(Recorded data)

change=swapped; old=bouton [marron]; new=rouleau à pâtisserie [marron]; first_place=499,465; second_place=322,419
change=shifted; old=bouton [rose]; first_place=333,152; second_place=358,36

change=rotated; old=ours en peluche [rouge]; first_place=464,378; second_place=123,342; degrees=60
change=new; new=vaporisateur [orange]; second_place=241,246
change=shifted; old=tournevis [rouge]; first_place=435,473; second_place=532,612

» Your objective
Each line of the data is to be retyped exactly as shown.

» Answer space
change=swapped; old=bouton [marron]; new=rouleau à pâtisserie [marron]; first_place=499,465; second_place=322,419
change=shifted; old=bouton [rose]; first_place=333,152; second_place=358,36

change=rotated; old=ours en peluche [rouge]; first_place=464,378; second_place=123,342; degrees=60
change=new; new=vaporisateur [orange]; second_place=241,246
change=shifted; old=tournevis [rouge]; first_place=435,473; second_place=532,612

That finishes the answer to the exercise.